Task statement - Write out the entries below in full, exactly as given.

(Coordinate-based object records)
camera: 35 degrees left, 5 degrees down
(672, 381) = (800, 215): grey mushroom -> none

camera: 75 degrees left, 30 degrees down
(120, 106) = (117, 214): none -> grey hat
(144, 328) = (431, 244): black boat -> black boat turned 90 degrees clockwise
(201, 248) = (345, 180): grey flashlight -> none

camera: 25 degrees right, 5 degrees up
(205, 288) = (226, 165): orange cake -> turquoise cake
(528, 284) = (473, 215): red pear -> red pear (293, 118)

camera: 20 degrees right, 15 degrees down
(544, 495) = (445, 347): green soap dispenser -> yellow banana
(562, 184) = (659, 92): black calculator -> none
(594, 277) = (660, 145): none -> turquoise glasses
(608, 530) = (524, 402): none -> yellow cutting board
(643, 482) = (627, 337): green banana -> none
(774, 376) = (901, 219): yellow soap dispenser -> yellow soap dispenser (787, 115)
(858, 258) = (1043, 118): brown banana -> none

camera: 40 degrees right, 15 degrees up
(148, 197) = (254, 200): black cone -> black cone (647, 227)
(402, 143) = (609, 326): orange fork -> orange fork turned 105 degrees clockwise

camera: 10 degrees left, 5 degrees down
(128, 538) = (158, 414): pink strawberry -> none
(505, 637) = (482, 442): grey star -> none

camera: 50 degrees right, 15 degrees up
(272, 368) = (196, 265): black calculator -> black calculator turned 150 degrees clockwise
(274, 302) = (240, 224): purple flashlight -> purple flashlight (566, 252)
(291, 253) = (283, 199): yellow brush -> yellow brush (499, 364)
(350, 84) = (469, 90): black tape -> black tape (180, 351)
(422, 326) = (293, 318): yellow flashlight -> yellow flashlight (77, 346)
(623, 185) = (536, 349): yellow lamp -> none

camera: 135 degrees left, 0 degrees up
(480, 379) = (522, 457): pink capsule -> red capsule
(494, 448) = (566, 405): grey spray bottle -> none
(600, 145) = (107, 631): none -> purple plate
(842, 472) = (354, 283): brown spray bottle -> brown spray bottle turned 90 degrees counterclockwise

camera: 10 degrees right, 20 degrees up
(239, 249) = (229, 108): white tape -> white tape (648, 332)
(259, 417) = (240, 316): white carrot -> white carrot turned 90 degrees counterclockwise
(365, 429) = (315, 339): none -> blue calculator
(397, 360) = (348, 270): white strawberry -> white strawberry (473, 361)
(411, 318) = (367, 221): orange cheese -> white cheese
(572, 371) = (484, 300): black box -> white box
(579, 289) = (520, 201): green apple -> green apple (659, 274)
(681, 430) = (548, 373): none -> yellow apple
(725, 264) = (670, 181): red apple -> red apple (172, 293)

Answer below -
camera: 35 degrees left, 5 degrees down
(672, 381) = (800, 215): grey mushroom -> none

camera: 75 degrees left, 30 degrees down
(120, 106) = (117, 214): none -> grey hat
(144, 328) = (431, 244): black boat -> black boat turned 90 degrees clockwise
(201, 248) = (345, 180): grey flashlight -> none

camera: 25 degrees right, 5 degrees up
(205, 288) = (226, 165): orange cake -> turquoise cake
(528, 284) = (473, 215): red pear -> red pear (293, 118)

camera: 20 degrees right, 15 degrees down
(544, 495) = (445, 347): green soap dispenser -> yellow banana
(562, 184) = (659, 92): black calculator -> none
(594, 277) = (660, 145): none -> turquoise glasses
(608, 530) = (524, 402): none -> yellow cutting board
(643, 482) = (627, 337): green banana -> none
(774, 376) = (901, 219): yellow soap dispenser -> yellow soap dispenser (787, 115)
(858, 258) = (1043, 118): brown banana -> none

camera: 40 degrees right, 15 degrees up
(148, 197) = (254, 200): black cone -> black cone (647, 227)
(402, 143) = (609, 326): orange fork -> orange fork turned 105 degrees clockwise

camera: 10 degrees left, 5 degrees down
(128, 538) = (158, 414): pink strawberry -> none
(505, 637) = (482, 442): grey star -> none

camera: 50 degrees right, 15 degrees up
(272, 368) = (196, 265): black calculator -> black calculator turned 150 degrees clockwise
(274, 302) = (240, 224): purple flashlight -> purple flashlight (566, 252)
(291, 253) = (283, 199): yellow brush -> yellow brush (499, 364)
(350, 84) = (469, 90): black tape -> black tape (180, 351)
(422, 326) = (293, 318): yellow flashlight -> yellow flashlight (77, 346)
(623, 185) = (536, 349): yellow lamp -> none

camera: 135 degrees left, 0 degrees up
(480, 379) = (522, 457): pink capsule -> red capsule
(494, 448) = (566, 405): grey spray bottle -> none
(600, 145) = (107, 631): none -> purple plate
(842, 472) = (354, 283): brown spray bottle -> brown spray bottle turned 90 degrees counterclockwise

camera: 10 degrees right, 20 degrees up
(239, 249) = (229, 108): white tape -> white tape (648, 332)
(259, 417) = (240, 316): white carrot -> white carrot turned 90 degrees counterclockwise
(365, 429) = (315, 339): none -> blue calculator
(397, 360) = (348, 270): white strawberry -> white strawberry (473, 361)
(411, 318) = (367, 221): orange cheese -> white cheese
(572, 371) = (484, 300): black box -> white box
(579, 289) = (520, 201): green apple -> green apple (659, 274)
(681, 430) = (548, 373): none -> yellow apple
(725, 264) = (670, 181): red apple -> red apple (172, 293)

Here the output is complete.